::: INPUT

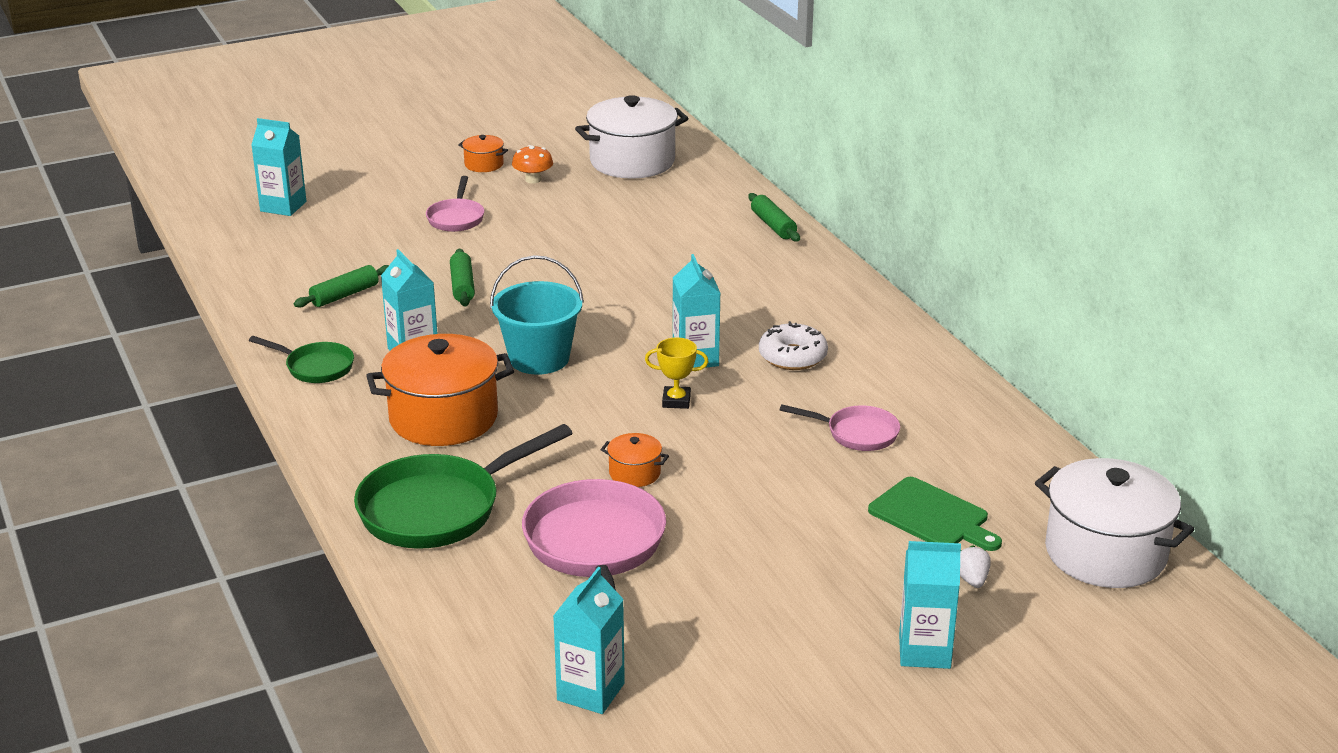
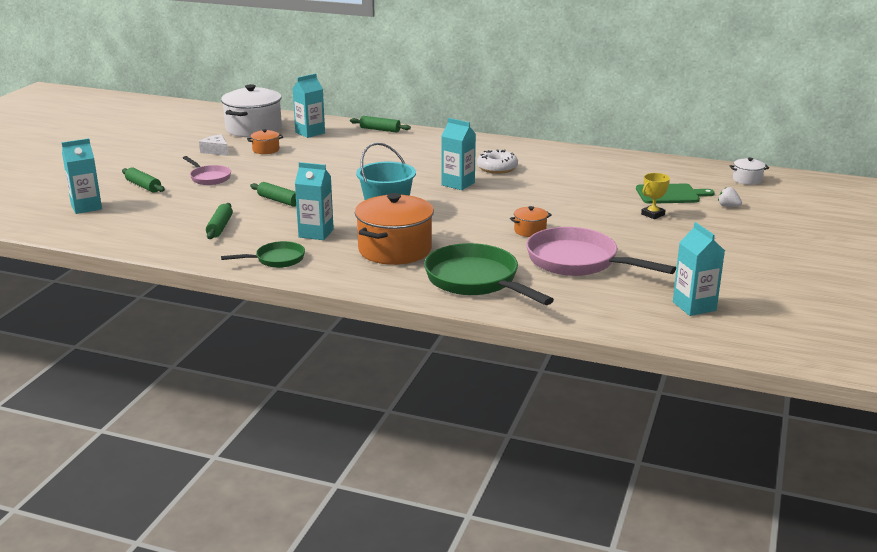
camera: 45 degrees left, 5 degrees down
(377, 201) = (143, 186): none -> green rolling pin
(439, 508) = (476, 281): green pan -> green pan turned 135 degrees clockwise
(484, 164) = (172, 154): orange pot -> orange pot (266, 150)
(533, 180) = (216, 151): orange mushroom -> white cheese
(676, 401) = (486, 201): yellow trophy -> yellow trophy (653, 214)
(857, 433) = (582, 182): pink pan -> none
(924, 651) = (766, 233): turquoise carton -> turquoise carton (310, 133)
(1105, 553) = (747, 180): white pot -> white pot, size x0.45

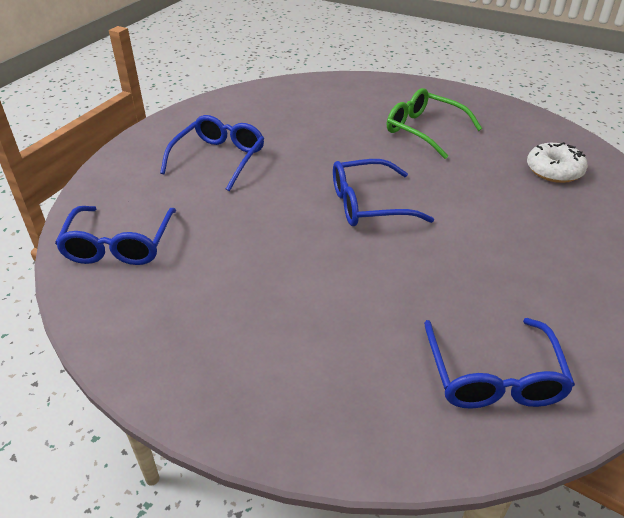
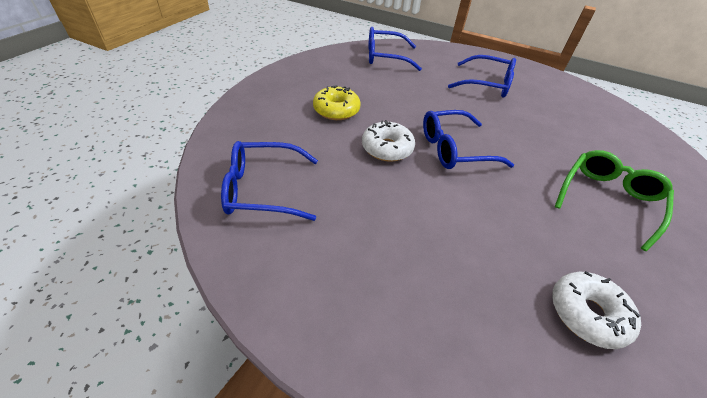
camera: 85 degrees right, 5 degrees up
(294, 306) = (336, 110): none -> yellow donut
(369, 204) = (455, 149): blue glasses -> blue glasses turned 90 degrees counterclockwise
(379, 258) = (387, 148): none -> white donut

::::::

| ABOUT THIS EXERCISE |
Your task is to restate, word for word, the line with "camera: 85 degrees right, 5 degrees up" and all lines after it, ending with the last line of the data.

| ANSWER SPACE |
camera: 85 degrees right, 5 degrees up
(294, 306) = (336, 110): none -> yellow donut
(369, 204) = (455, 149): blue glasses -> blue glasses turned 90 degrees counterclockwise
(379, 258) = (387, 148): none -> white donut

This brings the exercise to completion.